_Extracted data_.
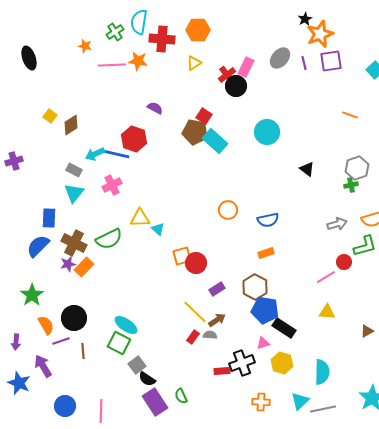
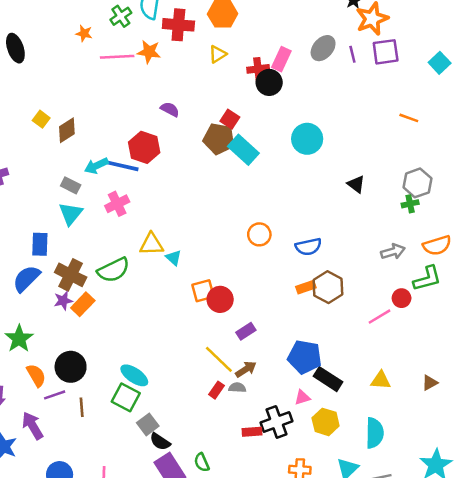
red cross: (227, 75) -> (258, 69), turned 30
brown hexagon: (255, 287) -> (328, 287), moved
yellow triangle: (327, 312) -> (381, 380), moved

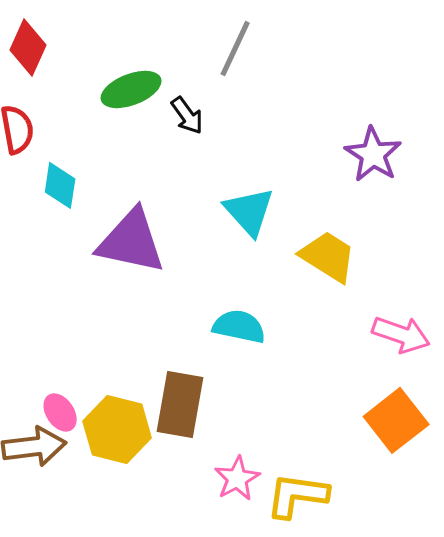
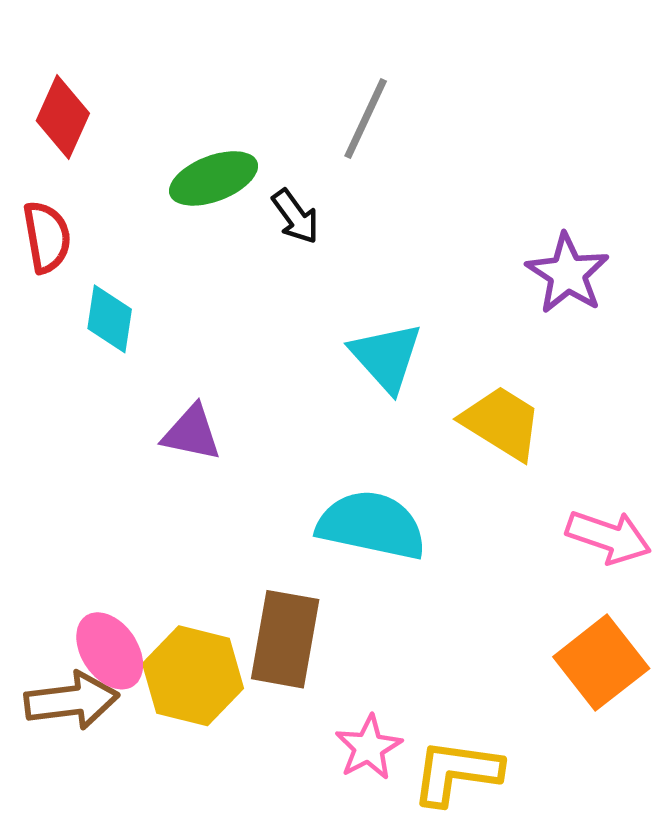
purple triangle: (131, 241) -> (192, 433), moved, size x0.6
cyan semicircle: (239, 326) -> (372, 525), size x1.4
pink ellipse: (60, 412) -> (110, 651), size x1.4

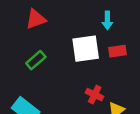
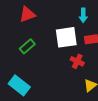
red cross: (95, 95) -> (77, 61), moved

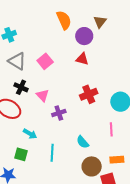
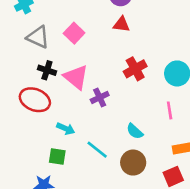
pink triangle: (43, 95) -> (76, 77), size x1.5
cyan line: (52, 153) -> (97, 150), turned -48
brown circle: (92, 166) -> (133, 163), moved

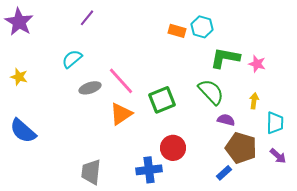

_Work task_.
Retype all of the listing word for word and skip the pictures.

_Response_.
red cross: (227, 75) -> (258, 69), turned 30
brown hexagon: (255, 287) -> (328, 287), moved
yellow triangle: (327, 312) -> (381, 380), moved

purple triangle: (131, 241) -> (192, 433), moved, size x0.6
cyan semicircle: (239, 326) -> (372, 525), size x1.4
pink ellipse: (60, 412) -> (110, 651), size x1.4

red cross: (95, 95) -> (77, 61), moved

pink triangle: (43, 95) -> (76, 77), size x1.5
cyan line: (52, 153) -> (97, 150), turned -48
brown circle: (92, 166) -> (133, 163), moved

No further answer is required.